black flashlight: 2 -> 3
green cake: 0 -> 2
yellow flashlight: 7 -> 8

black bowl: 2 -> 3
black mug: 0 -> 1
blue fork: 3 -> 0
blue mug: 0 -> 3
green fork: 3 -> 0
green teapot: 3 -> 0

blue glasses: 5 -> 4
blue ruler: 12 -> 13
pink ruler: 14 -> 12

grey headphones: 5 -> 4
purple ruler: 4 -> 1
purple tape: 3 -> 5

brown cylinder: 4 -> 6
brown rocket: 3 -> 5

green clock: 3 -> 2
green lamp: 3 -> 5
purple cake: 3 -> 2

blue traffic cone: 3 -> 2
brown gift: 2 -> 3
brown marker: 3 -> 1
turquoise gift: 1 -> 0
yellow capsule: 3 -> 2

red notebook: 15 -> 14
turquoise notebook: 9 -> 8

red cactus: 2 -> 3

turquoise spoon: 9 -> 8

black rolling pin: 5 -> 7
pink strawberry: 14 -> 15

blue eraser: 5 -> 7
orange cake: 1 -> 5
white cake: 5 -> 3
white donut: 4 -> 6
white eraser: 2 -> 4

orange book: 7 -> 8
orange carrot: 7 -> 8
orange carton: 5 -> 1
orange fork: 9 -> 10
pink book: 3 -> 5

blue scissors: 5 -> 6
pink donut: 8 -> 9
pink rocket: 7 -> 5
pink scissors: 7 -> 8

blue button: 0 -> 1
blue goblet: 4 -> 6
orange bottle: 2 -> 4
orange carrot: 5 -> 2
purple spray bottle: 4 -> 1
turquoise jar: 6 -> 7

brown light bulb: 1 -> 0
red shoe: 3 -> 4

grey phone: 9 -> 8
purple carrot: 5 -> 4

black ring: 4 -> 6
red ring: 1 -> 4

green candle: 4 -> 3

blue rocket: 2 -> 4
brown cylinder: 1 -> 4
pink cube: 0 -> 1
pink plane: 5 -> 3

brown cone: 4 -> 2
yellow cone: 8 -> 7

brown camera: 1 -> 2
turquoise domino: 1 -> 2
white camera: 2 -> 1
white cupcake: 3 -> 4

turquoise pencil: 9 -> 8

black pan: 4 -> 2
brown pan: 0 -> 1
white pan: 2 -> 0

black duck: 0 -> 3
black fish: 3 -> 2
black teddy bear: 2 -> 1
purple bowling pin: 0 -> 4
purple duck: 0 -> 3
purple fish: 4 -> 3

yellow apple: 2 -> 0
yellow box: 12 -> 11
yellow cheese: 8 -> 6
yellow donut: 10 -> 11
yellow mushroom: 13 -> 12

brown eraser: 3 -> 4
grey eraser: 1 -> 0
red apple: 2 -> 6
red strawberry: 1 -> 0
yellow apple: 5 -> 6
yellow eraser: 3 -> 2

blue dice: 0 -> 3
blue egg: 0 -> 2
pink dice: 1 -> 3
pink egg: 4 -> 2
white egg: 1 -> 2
━━━━
In the material above, find each line that has the string "eraser" and return it.

→ **ANSWER**:
blue eraser: 5 -> 7
white eraser: 2 -> 4
brown eraser: 3 -> 4
grey eraser: 1 -> 0
yellow eraser: 3 -> 2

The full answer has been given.